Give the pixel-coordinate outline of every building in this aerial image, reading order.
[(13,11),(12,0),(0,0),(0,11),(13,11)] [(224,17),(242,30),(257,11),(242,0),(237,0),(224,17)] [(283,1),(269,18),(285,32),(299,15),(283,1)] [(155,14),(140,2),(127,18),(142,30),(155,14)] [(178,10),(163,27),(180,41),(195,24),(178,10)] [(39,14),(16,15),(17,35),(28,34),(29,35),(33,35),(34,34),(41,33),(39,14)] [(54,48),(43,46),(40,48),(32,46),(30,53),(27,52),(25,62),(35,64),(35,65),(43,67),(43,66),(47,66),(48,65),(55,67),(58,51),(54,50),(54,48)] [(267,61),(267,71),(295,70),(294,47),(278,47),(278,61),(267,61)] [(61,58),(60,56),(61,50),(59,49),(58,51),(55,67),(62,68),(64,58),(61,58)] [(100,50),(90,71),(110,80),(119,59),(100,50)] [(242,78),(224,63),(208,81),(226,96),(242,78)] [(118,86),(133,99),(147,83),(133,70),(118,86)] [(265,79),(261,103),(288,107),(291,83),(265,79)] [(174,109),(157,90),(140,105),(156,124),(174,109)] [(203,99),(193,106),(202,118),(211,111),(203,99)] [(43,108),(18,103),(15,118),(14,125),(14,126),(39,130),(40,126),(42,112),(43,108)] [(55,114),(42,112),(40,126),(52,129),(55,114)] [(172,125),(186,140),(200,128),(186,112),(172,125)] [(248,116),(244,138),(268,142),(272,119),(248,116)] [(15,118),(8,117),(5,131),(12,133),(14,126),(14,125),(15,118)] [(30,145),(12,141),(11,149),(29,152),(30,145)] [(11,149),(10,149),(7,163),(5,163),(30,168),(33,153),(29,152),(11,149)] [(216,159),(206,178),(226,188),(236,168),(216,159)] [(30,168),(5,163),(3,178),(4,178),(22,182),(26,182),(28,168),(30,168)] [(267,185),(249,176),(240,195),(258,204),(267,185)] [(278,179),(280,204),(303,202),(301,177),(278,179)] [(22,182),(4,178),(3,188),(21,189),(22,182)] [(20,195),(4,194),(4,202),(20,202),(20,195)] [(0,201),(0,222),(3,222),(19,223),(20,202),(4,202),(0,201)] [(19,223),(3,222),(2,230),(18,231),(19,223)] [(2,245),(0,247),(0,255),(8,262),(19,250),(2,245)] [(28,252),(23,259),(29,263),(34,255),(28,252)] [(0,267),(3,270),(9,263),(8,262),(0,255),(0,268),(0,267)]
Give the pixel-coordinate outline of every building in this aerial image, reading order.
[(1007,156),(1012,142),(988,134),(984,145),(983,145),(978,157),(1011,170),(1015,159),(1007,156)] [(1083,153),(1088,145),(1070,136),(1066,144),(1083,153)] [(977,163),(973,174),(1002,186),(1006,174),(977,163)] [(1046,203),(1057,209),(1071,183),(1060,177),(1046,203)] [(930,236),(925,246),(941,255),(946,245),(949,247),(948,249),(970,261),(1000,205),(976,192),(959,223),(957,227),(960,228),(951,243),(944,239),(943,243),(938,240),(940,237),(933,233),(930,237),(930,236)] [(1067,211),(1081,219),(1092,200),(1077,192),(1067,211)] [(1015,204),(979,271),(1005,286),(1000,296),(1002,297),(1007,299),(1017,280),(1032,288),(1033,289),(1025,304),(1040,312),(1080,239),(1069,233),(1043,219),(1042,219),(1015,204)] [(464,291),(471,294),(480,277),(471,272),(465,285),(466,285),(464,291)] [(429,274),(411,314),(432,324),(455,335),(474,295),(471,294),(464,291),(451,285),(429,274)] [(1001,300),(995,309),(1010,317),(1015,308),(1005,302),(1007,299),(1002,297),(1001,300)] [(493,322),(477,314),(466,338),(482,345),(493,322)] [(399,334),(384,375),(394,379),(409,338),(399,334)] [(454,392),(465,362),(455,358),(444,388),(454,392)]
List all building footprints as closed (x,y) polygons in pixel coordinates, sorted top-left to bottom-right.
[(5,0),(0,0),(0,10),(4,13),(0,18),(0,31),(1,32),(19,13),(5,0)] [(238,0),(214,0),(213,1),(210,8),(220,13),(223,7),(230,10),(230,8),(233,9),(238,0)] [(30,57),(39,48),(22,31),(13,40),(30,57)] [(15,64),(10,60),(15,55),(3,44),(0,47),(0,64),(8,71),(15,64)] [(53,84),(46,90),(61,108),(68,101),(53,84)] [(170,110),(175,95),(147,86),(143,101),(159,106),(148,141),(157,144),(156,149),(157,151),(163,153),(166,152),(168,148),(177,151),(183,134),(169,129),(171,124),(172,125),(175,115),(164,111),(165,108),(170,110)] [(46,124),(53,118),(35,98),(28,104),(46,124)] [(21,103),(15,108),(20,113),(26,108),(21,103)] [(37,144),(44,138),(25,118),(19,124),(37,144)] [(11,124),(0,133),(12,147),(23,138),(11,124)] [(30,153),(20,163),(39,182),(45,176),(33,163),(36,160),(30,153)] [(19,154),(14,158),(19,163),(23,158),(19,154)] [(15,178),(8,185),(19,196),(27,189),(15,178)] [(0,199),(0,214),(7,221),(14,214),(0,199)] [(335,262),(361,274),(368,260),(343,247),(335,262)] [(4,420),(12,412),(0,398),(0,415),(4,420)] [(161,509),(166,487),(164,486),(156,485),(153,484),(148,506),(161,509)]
-=-=-=-=-
# Work to complete
Output the full listing exactly as given.

# Written response
Give the pixel-coordinate outline of every building in this aerial image, reading order.
[(13,11),(12,0),(0,0),(0,11),(13,11)] [(224,17),(242,30),(257,11),(242,0),(237,0),(224,17)] [(283,1),(269,18),(285,32),(299,15),(283,1)] [(155,14),(140,2),(127,18),(142,30),(155,14)] [(178,10),(163,27),(180,41),(195,24),(178,10)] [(39,14),(16,15),(17,35),(28,34),(29,35),(33,35),(34,34),(41,33),(39,14)] [(54,48),(43,46),(40,48),(32,46),(30,53),(27,52),(25,62),(35,64),(35,65),(43,67),(43,66),(47,66),(48,65),(55,67),(58,51),(54,50),(54,48)] [(267,61),(267,71),(295,70),(294,47),(278,47),(278,61),(267,61)] [(61,58),(60,56),(61,50),(59,49),(58,51),(55,67),(62,68),(64,58),(61,58)] [(100,50),(90,71),(110,80),(119,59),(100,50)] [(242,78),(224,63),(208,81),(226,96),(242,78)] [(118,86),(133,99),(147,83),(133,70),(118,86)] [(265,79),(261,103),(288,107),(291,83),(265,79)] [(174,109),(157,90),(140,105),(156,124),(174,109)] [(203,99),(193,106),(202,118),(211,111),(203,99)] [(43,108),(18,103),(15,118),(14,125),(14,126),(39,130),(40,126),(42,112),(43,108)] [(55,114),(42,112),(40,126),(52,129),(55,114)] [(172,125),(186,140),(200,128),(186,112),(172,125)] [(248,116),(244,138),(268,142),(272,119),(248,116)] [(15,118),(8,117),(5,131),(12,133),(14,126),(14,125),(15,118)] [(30,145),(12,141),(11,149),(29,152),(30,145)] [(11,149),(10,149),(7,163),(5,163),(30,168),(33,153),(29,152),(11,149)] [(216,159),(206,178),(226,188),(236,168),(216,159)] [(30,168),(5,163),(3,178),(4,178),(22,182),(26,182),(28,168),(30,168)] [(267,185),(249,176),(240,195),(258,204),(267,185)] [(278,179),(280,204),(303,202),(301,177),(278,179)] [(22,182),(4,178),(3,188),(21,189),(22,182)] [(20,195),(4,194),(4,202),(20,202),(20,195)] [(0,201),(0,222),(3,222),(19,223),(20,202),(4,202),(0,201)] [(19,223),(3,222),(2,230),(18,231),(19,223)] [(2,245),(0,247),(0,255),(8,262),(19,250),(2,245)] [(28,252),(23,259),(29,263),(34,255),(28,252)] [(0,267),(3,270),(9,263),(8,262),(0,255),(0,268),(0,267)]
Give the pixel-coordinate outline of every building in this aerial image, reading order.
[(1007,156),(1012,142),(988,134),(984,145),(983,145),(978,157),(1011,170),(1015,159),(1007,156)] [(1083,153),(1088,145),(1070,136),(1066,144),(1083,153)] [(977,163),(973,174),(1002,186),(1006,174),(977,163)] [(1046,203),(1057,209),(1071,183),(1060,177),(1046,203)] [(930,236),(925,246),(941,255),(946,245),(949,247),(948,249),(970,261),(1000,205),(976,192),(959,223),(957,227),(960,228),(951,243),(944,239),(943,243),(938,240),(940,237),(933,233),(930,237),(930,236)] [(1067,211),(1081,219),(1092,200),(1077,192),(1067,211)] [(1015,204),(979,271),(1005,286),(1000,296),(1002,297),(1007,299),(1017,280),(1032,288),(1033,289),(1025,304),(1040,312),(1080,239),(1069,233),(1043,219),(1042,219),(1015,204)] [(464,291),(471,294),(480,277),(471,272),(465,285),(466,285),(464,291)] [(429,274),(411,314),(432,324),(455,335),(474,295),(471,294),(464,291),(451,285),(429,274)] [(1001,300),(995,309),(1010,317),(1015,308),(1005,302),(1007,299),(1002,297),(1001,300)] [(493,322),(477,314),(466,338),(482,345),(493,322)] [(399,334),(384,375),(394,379),(409,338),(399,334)] [(454,392),(465,362),(455,358),(444,388),(454,392)]
List all building footprints as closed (x,y) polygons in pixel coordinates, sorted top-left to bottom-right.
[(5,0),(0,0),(0,10),(4,13),(0,18),(0,31),(1,32),(19,13),(5,0)] [(238,0),(214,0),(213,1),(210,8),(220,13),(223,7),(230,10),(230,8),(233,9),(238,0)] [(30,57),(39,48),(22,31),(13,40),(30,57)] [(15,64),(10,60),(15,55),(3,44),(0,47),(0,64),(8,71),(15,64)] [(53,84),(46,90),(61,108),(68,101),(53,84)] [(170,110),(175,95),(147,86),(143,101),(159,106),(148,141),(157,144),(156,149),(157,151),(163,153),(166,152),(168,148),(177,151),(183,134),(169,129),(171,124),(172,125),(175,115),(164,111),(165,108),(170,110)] [(46,124),(53,118),(35,98),(28,104),(46,124)] [(21,103),(15,108),(20,113),(26,108),(21,103)] [(37,144),(44,138),(25,118),(19,124),(37,144)] [(11,124),(0,133),(12,147),(23,138),(11,124)] [(30,153),(20,163),(39,182),(45,176),(33,163),(36,160),(30,153)] [(19,154),(14,158),(19,163),(23,158),(19,154)] [(15,178),(8,185),(19,196),(27,189),(15,178)] [(0,199),(0,214),(7,221),(14,214),(0,199)] [(335,262),(361,274),(368,260),(343,247),(335,262)] [(4,420),(12,412),(0,398),(0,415),(4,420)] [(161,509),(166,487),(164,486),(156,485),(153,484),(148,506),(161,509)]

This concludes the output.